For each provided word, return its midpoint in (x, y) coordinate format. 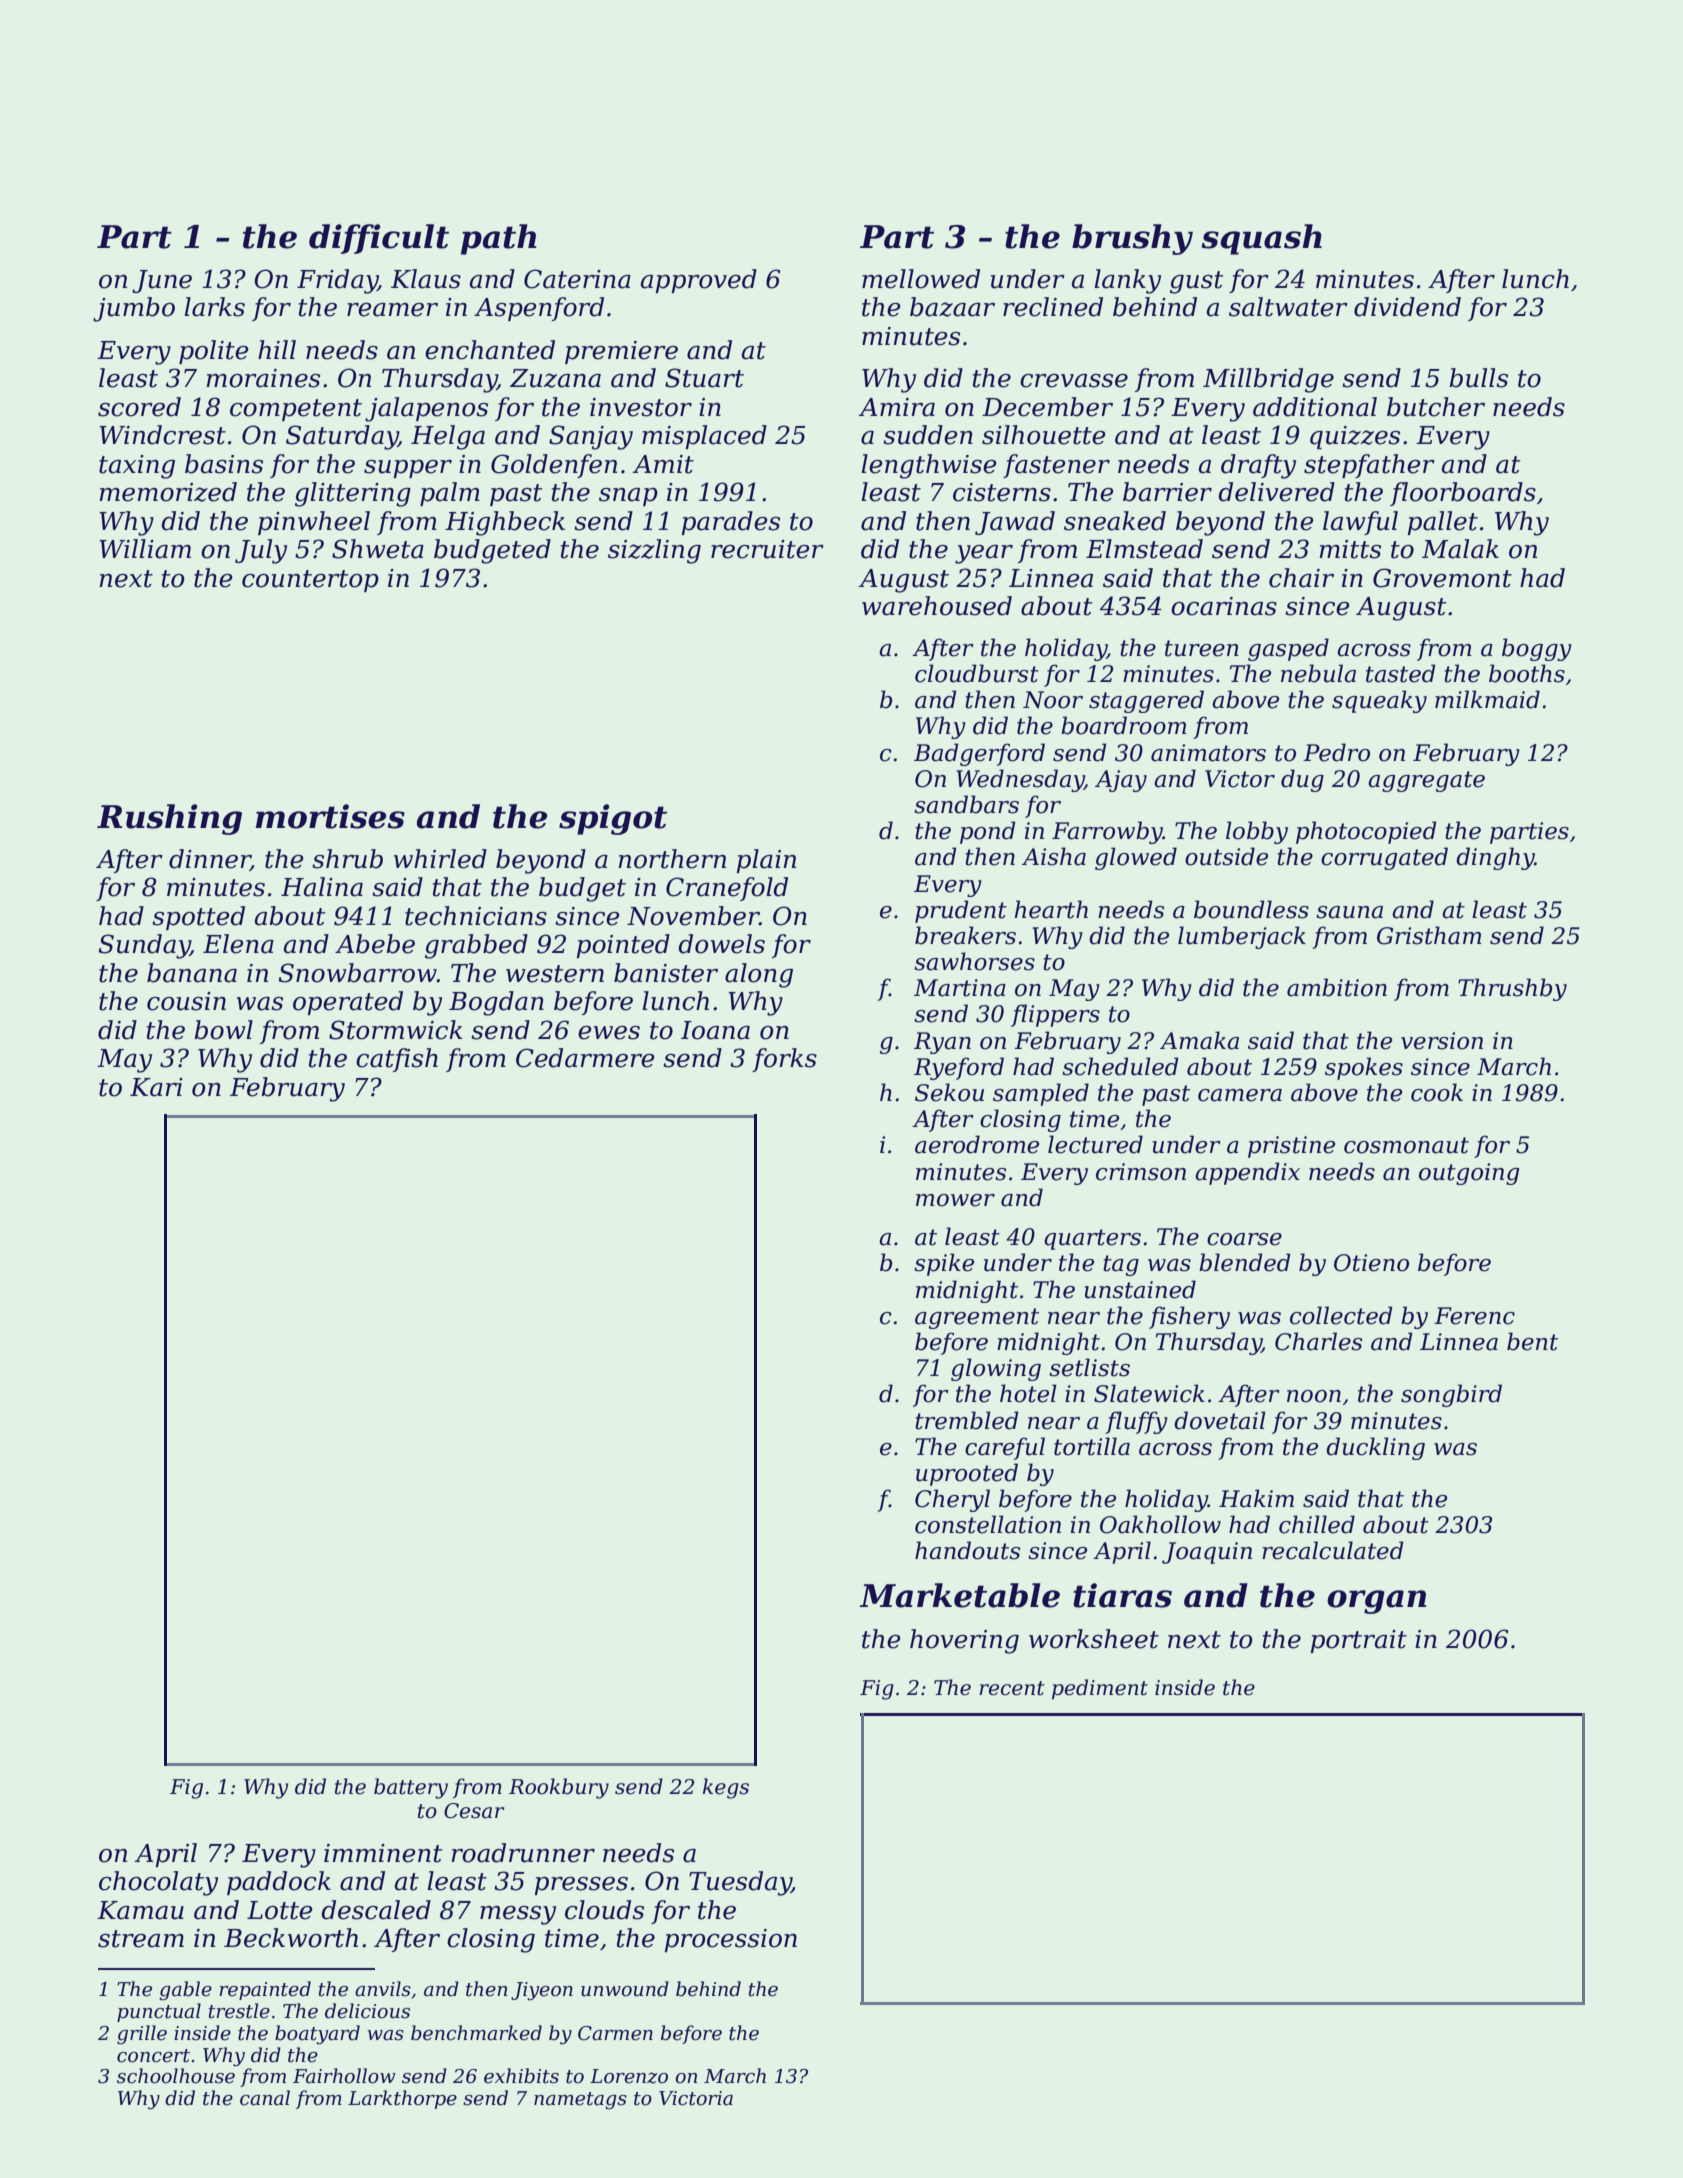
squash (1262, 239)
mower (955, 1200)
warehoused (937, 606)
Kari (156, 1087)
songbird (1451, 1395)
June (162, 281)
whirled (440, 859)
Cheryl (952, 1500)
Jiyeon (542, 1991)
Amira (897, 407)
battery (411, 1788)
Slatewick (1149, 1393)
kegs (726, 1788)
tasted (1401, 673)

Stated goal –
Repeat the rows above verbatim, omitting the picture.

Result of the task –
For each provided word, return its midpoint in (x, y) coordinate format. 
squash (1262, 239)
mower (955, 1200)
warehoused (937, 606)
Kari (156, 1087)
songbird (1451, 1395)
June (162, 281)
whirled (440, 859)
Cheryl (952, 1500)
Jiyeon (542, 1991)
Amira (897, 407)
battery (411, 1788)
Slatewick (1149, 1393)
kegs (726, 1788)
tasted (1401, 673)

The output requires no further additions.